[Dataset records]

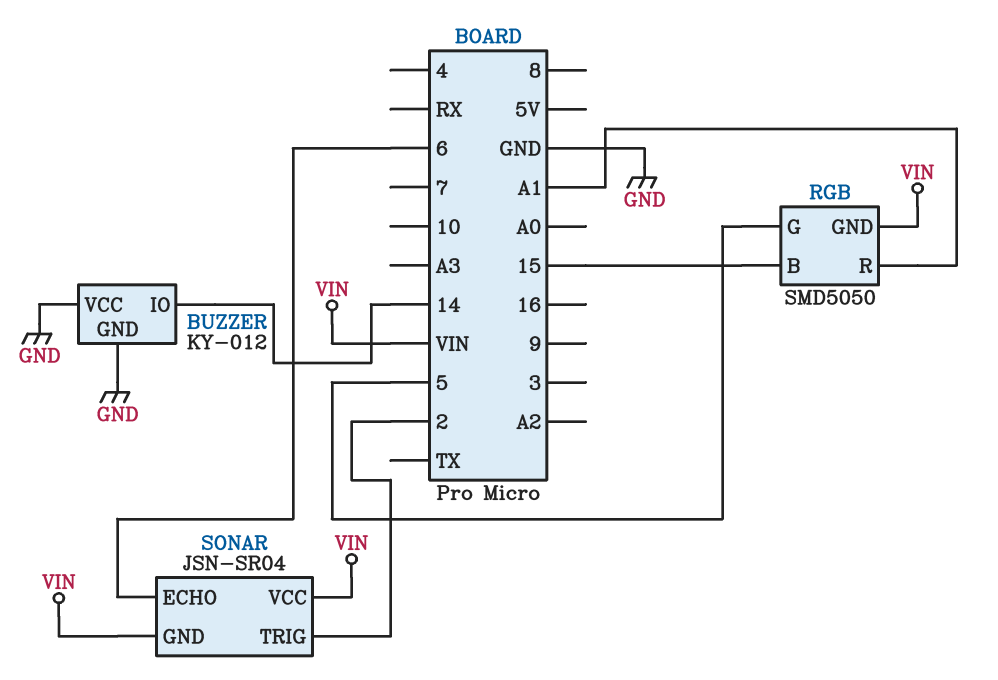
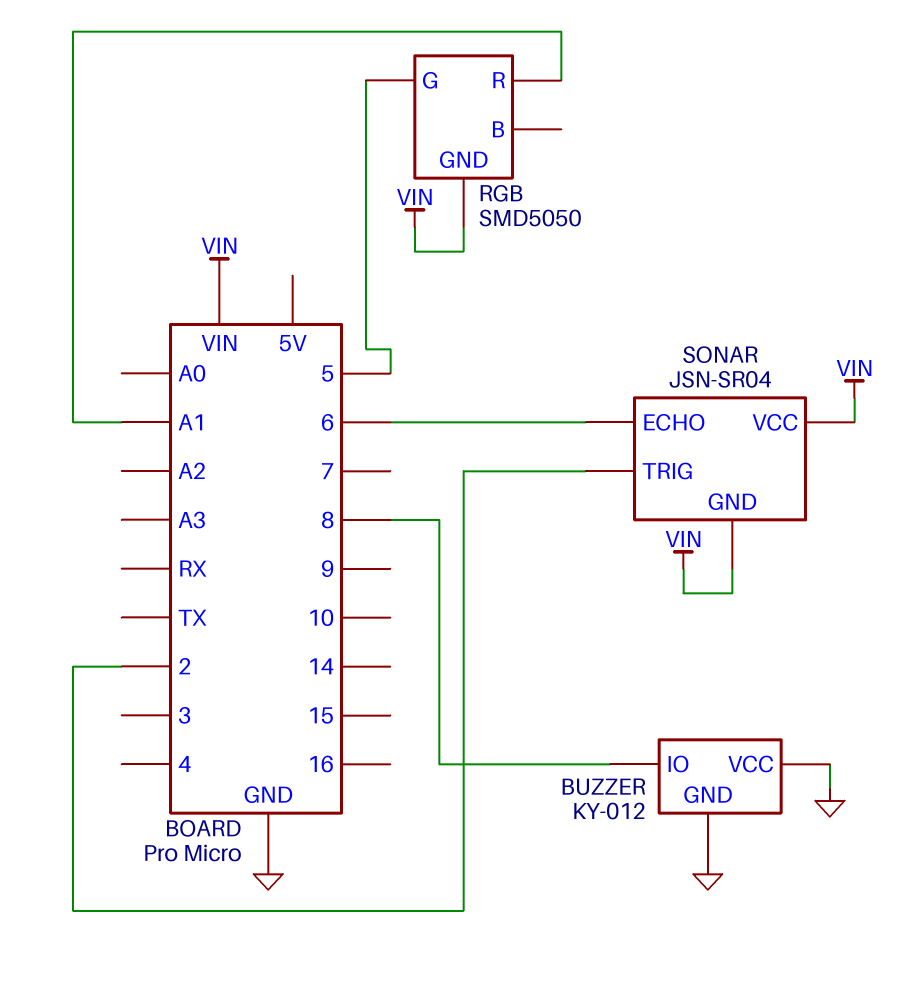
BUZZER pin IO: 14 -> 8
RGB pin B: 15 -> none

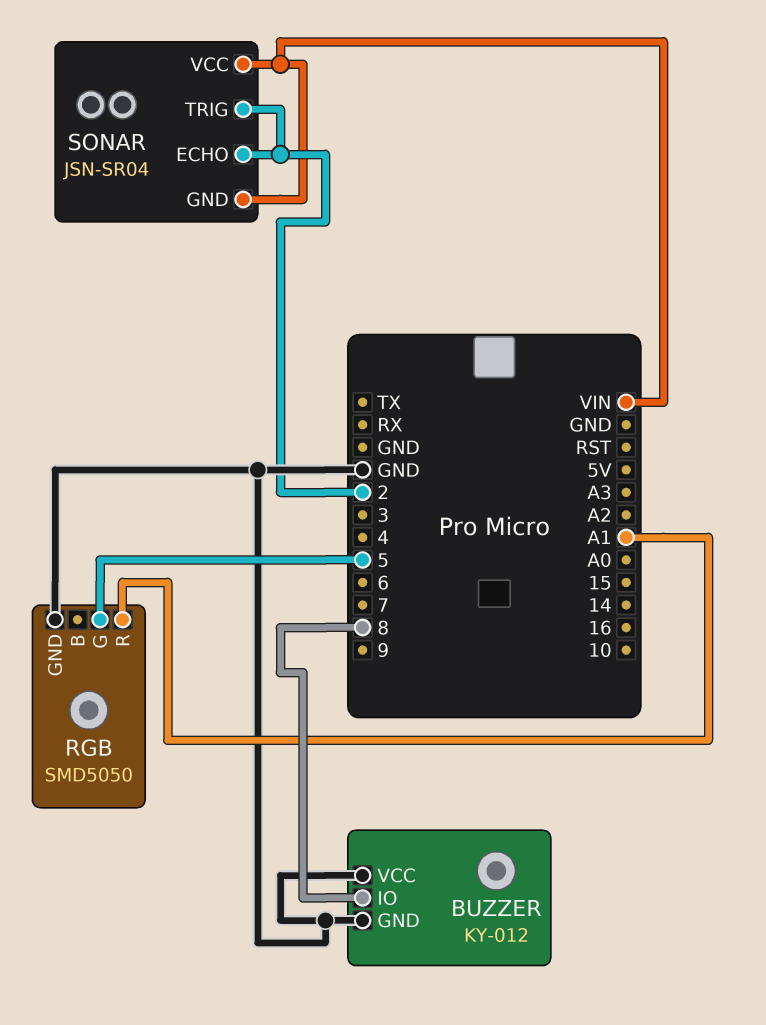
RGB pin GND: VIN -> GND
SONAR pin ECHO: 6 -> 2

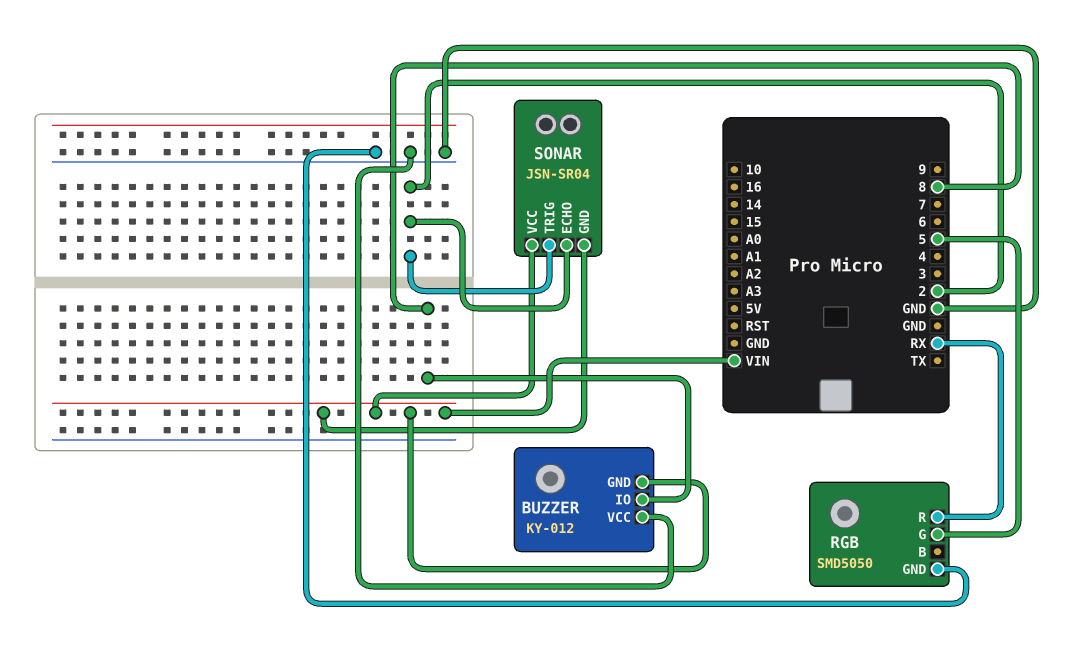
BUZZER pin GND: GND -> VIN
RGB pin R: A1 -> RX

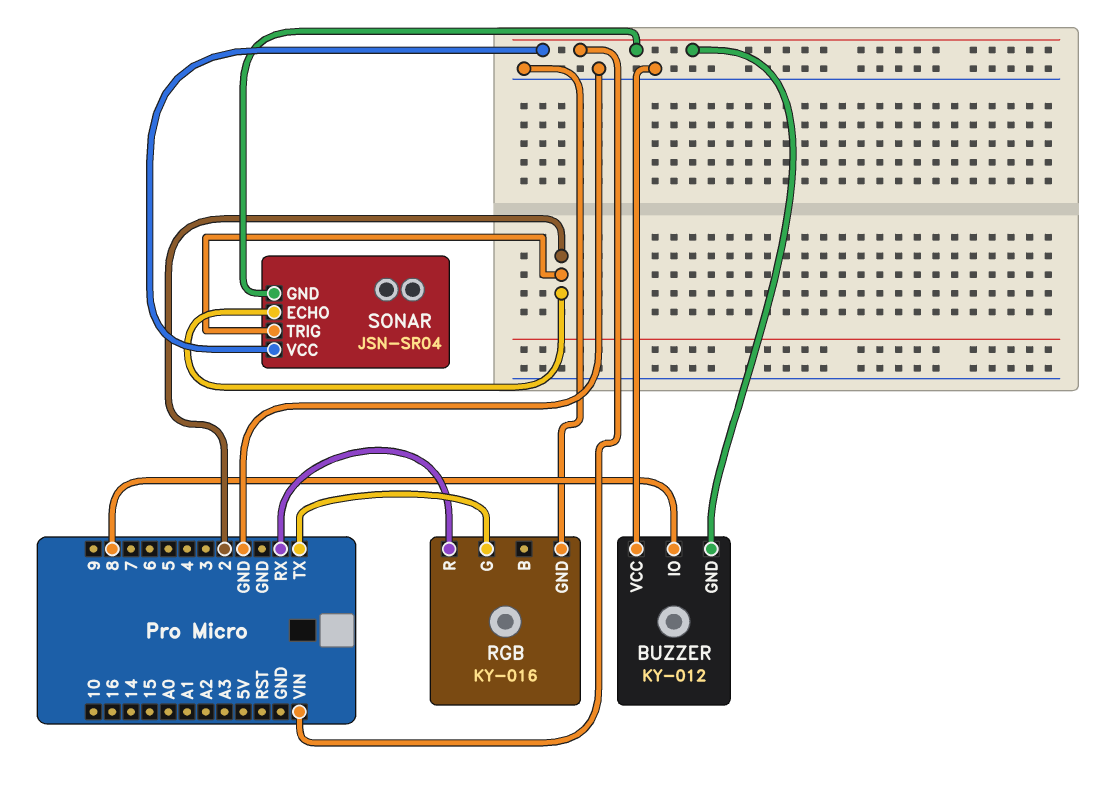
RGB: SMD5050 -> KY-016
RGB pin G: 5 -> TX

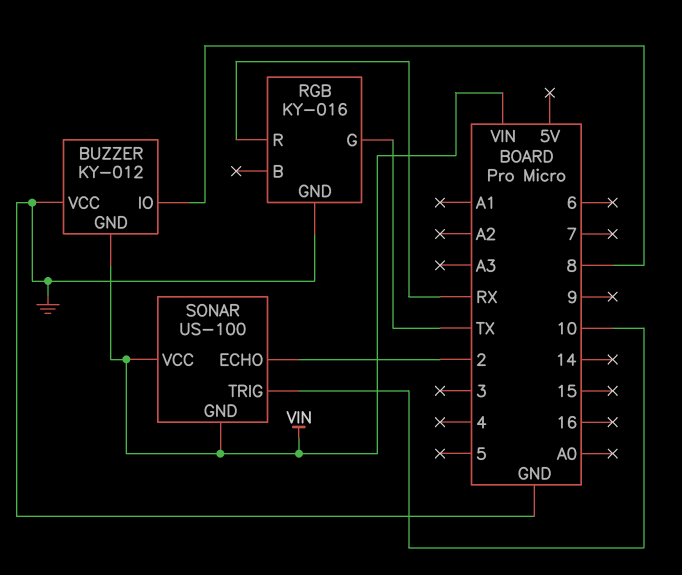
SONAR: JSN-SR04 -> US-100
SONAR pin TRIG: 2 -> 10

### Try it
Without the pictures, print the records in full, exactly as they appear.

### Solution to the problem
BUZZER pin IO: 14 -> 8
RGB pin B: 15 -> none

RGB pin GND: VIN -> GND
SONAR pin ECHO: 6 -> 2

BUZZER pin GND: GND -> VIN
RGB pin R: A1 -> RX

RGB: SMD5050 -> KY-016
RGB pin G: 5 -> TX

SONAR: JSN-SR04 -> US-100
SONAR pin TRIG: 2 -> 10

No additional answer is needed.